◆ Activity
Exclude the pictures and repeat all of the data exactly.

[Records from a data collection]
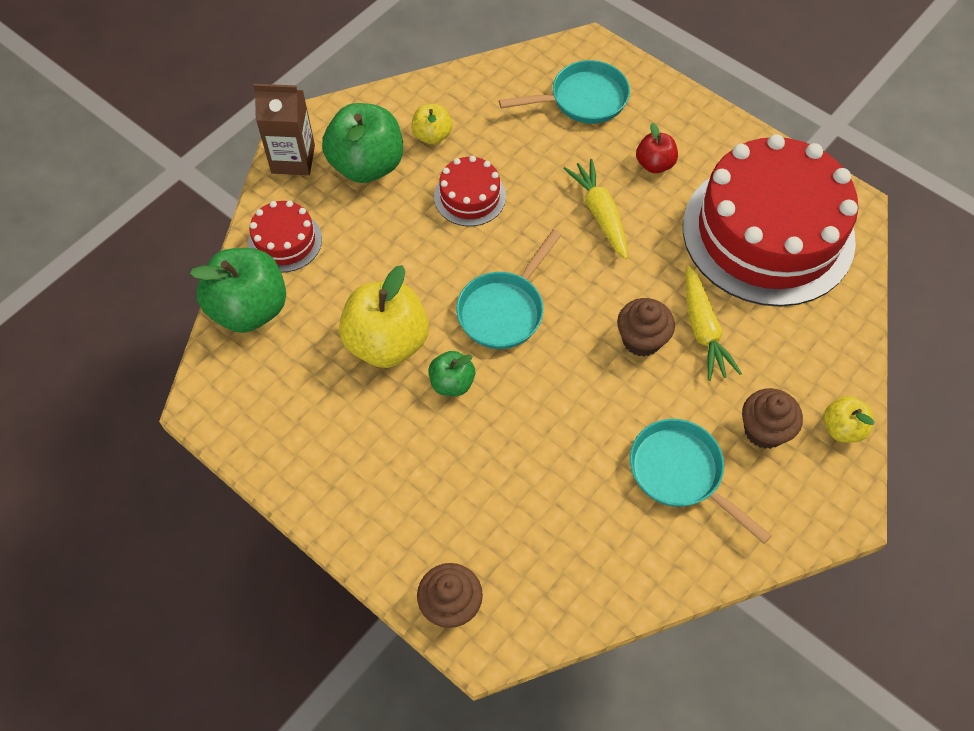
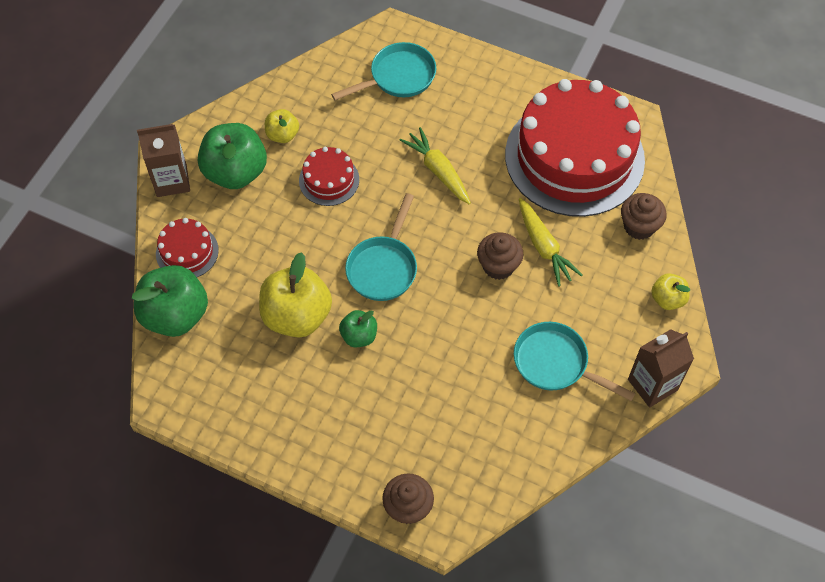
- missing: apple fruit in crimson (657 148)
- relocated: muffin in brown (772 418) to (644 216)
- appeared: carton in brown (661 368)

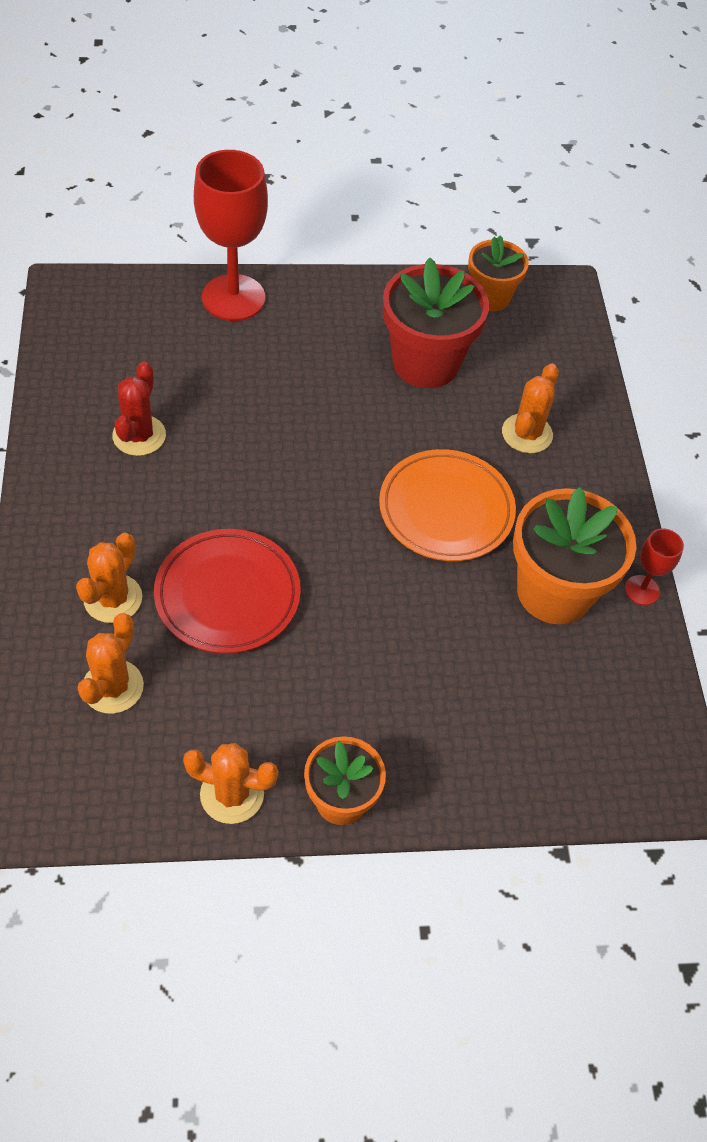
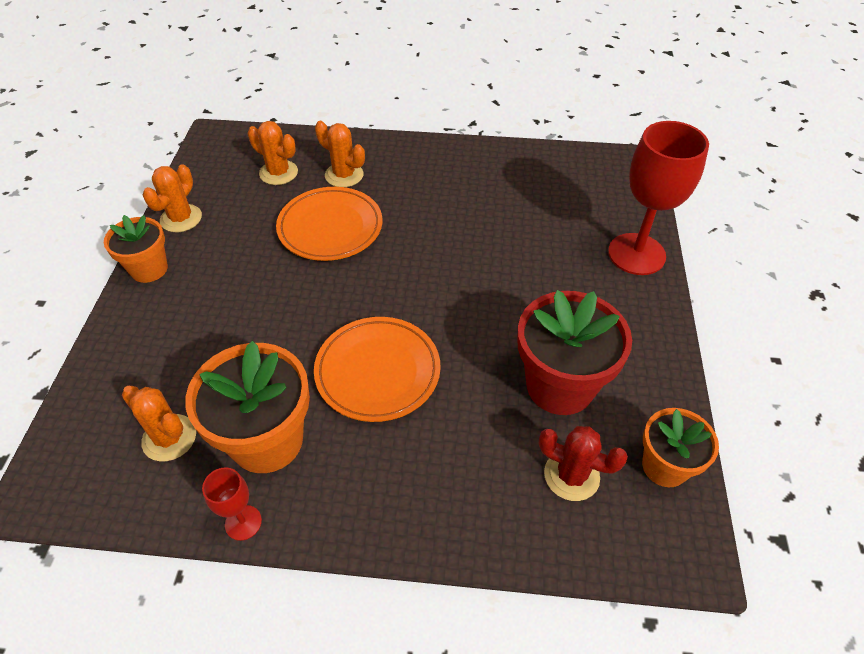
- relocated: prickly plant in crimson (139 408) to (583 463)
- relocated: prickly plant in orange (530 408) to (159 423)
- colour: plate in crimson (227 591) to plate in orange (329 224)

◆ Answer for the task
- missing: apple fruit in crimson (657 148)
- relocated: muffin in brown (772 418) to (644 216)
- appeared: carton in brown (661 368)

- relocated: prickly plant in crimson (139 408) to (583 463)
- relocated: prickly plant in orange (530 408) to (159 423)
- colour: plate in crimson (227 591) to plate in orange (329 224)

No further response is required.